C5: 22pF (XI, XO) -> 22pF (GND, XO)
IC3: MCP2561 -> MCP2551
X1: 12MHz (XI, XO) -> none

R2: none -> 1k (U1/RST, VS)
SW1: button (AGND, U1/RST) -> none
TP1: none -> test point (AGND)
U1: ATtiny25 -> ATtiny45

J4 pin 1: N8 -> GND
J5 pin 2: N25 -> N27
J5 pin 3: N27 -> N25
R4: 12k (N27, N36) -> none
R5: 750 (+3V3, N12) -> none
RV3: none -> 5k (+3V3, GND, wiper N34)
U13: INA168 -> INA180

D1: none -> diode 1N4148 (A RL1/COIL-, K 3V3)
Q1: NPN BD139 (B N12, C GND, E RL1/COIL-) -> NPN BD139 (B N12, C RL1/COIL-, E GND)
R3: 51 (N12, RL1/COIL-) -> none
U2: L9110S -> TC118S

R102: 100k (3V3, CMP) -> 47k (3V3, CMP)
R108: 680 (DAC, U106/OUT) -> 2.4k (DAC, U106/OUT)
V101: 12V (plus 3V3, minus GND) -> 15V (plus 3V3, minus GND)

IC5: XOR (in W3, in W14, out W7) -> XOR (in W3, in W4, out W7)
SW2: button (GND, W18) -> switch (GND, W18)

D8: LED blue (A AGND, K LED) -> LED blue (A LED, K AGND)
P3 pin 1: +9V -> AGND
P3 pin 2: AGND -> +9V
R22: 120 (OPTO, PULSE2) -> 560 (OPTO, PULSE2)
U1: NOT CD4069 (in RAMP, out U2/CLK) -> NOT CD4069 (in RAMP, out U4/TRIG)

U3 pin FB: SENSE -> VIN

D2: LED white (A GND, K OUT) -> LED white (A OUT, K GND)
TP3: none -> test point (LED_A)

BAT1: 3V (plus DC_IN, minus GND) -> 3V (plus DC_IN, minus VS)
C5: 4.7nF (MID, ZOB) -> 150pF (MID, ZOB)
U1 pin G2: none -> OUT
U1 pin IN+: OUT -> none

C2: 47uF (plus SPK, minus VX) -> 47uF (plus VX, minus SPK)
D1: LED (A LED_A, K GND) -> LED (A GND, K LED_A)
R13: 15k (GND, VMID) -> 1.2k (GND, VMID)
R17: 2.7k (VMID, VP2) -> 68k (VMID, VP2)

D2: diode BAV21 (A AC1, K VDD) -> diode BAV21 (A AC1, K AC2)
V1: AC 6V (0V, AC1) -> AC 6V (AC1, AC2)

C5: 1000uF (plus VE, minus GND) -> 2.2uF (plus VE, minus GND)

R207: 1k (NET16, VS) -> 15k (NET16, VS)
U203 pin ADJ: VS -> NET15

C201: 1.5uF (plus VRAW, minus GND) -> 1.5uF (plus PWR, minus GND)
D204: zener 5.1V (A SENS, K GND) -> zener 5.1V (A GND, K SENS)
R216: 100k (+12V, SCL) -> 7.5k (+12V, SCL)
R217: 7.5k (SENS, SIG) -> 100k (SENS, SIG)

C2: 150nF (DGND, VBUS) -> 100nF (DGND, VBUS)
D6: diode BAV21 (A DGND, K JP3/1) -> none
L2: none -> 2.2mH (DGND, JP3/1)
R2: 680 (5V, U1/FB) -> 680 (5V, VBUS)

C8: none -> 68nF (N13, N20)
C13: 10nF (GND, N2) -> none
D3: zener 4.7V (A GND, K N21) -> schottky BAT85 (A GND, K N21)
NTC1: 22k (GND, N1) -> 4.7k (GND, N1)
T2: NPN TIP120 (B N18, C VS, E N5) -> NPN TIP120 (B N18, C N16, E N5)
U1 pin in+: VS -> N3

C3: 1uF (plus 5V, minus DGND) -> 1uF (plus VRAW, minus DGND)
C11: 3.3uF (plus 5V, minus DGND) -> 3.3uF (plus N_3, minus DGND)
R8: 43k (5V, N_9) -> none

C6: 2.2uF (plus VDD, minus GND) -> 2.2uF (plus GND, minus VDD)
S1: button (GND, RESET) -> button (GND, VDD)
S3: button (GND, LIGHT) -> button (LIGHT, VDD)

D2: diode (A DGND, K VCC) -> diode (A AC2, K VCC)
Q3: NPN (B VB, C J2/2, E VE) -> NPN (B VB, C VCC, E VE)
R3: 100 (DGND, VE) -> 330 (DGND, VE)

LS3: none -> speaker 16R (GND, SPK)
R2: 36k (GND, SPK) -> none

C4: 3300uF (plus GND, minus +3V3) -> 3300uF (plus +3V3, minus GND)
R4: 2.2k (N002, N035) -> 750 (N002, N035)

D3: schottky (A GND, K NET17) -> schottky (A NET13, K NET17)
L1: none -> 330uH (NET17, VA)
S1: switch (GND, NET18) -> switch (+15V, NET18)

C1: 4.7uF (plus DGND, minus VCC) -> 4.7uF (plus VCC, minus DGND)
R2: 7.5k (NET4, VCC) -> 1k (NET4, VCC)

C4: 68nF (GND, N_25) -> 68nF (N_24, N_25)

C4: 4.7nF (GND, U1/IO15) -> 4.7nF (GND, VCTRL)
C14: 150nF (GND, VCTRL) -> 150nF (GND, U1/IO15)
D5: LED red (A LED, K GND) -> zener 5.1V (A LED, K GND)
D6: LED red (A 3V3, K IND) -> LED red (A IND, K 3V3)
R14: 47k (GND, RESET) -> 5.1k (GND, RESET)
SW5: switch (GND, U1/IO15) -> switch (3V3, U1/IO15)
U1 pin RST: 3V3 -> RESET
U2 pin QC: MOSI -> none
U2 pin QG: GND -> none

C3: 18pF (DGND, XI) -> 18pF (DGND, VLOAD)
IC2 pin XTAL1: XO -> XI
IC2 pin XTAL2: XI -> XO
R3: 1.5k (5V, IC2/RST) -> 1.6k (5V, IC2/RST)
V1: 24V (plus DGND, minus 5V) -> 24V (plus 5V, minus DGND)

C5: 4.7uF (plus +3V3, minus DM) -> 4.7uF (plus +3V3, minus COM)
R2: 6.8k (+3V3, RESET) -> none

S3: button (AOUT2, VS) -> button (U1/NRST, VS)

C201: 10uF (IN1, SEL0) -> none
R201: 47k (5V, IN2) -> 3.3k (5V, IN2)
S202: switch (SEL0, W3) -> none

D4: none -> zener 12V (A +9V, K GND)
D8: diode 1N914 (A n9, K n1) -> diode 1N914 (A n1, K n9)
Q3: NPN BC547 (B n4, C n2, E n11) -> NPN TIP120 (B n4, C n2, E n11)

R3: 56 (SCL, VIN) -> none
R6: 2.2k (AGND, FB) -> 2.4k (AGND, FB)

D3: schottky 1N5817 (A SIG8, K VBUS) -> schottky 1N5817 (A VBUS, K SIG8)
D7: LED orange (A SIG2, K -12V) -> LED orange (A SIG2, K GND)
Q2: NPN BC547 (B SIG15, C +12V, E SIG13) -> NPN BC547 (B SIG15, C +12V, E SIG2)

○ ○ ○ ○ ○ ○ ○

**Instructions to follow**: Print exactly the lines above, between the one holding "TP1: none -> test point (AGND)" and the one holding "D6: diode BAV21 (A DGND, K JP3/1) -> none", inclusive, and nothing besides.

**Answer box**:
TP1: none -> test point (AGND)
U1: ATtiny25 -> ATtiny45

J4 pin 1: N8 -> GND
J5 pin 2: N25 -> N27
J5 pin 3: N27 -> N25
R4: 12k (N27, N36) -> none
R5: 750 (+3V3, N12) -> none
RV3: none -> 5k (+3V3, GND, wiper N34)
U13: INA168 -> INA180

D1: none -> diode 1N4148 (A RL1/COIL-, K 3V3)
Q1: NPN BD139 (B N12, C GND, E RL1/COIL-) -> NPN BD139 (B N12, C RL1/COIL-, E GND)
R3: 51 (N12, RL1/COIL-) -> none
U2: L9110S -> TC118S

R102: 100k (3V3, CMP) -> 47k (3V3, CMP)
R108: 680 (DAC, U106/OUT) -> 2.4k (DAC, U106/OUT)
V101: 12V (plus 3V3, minus GND) -> 15V (plus 3V3, minus GND)

IC5: XOR (in W3, in W14, out W7) -> XOR (in W3, in W4, out W7)
SW2: button (GND, W18) -> switch (GND, W18)

D8: LED blue (A AGND, K LED) -> LED blue (A LED, K AGND)
P3 pin 1: +9V -> AGND
P3 pin 2: AGND -> +9V
R22: 120 (OPTO, PULSE2) -> 560 (OPTO, PULSE2)
U1: NOT CD4069 (in RAMP, out U2/CLK) -> NOT CD4069 (in RAMP, out U4/TRIG)

U3 pin FB: SENSE -> VIN

D2: LED white (A GND, K OUT) -> LED white (A OUT, K GND)
TP3: none -> test point (LED_A)

BAT1: 3V (plus DC_IN, minus GND) -> 3V (plus DC_IN, minus VS)
C5: 4.7nF (MID, ZOB) -> 150pF (MID, ZOB)
U1 pin G2: none -> OUT
U1 pin IN+: OUT -> none

C2: 47uF (plus SPK, minus VX) -> 47uF (plus VX, minus SPK)
D1: LED (A LED_A, K GND) -> LED (A GND, K LED_A)
R13: 15k (GND, VMID) -> 1.2k (GND, VMID)
R17: 2.7k (VMID, VP2) -> 68k (VMID, VP2)

D2: diode BAV21 (A AC1, K VDD) -> diode BAV21 (A AC1, K AC2)
V1: AC 6V (0V, AC1) -> AC 6V (AC1, AC2)

C5: 1000uF (plus VE, minus GND) -> 2.2uF (plus VE, minus GND)

R207: 1k (NET16, VS) -> 15k (NET16, VS)
U203 pin ADJ: VS -> NET15

C201: 1.5uF (plus VRAW, minus GND) -> 1.5uF (plus PWR, minus GND)
D204: zener 5.1V (A SENS, K GND) -> zener 5.1V (A GND, K SENS)
R216: 100k (+12V, SCL) -> 7.5k (+12V, SCL)
R217: 7.5k (SENS, SIG) -> 100k (SENS, SIG)

C2: 150nF (DGND, VBUS) -> 100nF (DGND, VBUS)
D6: diode BAV21 (A DGND, K JP3/1) -> none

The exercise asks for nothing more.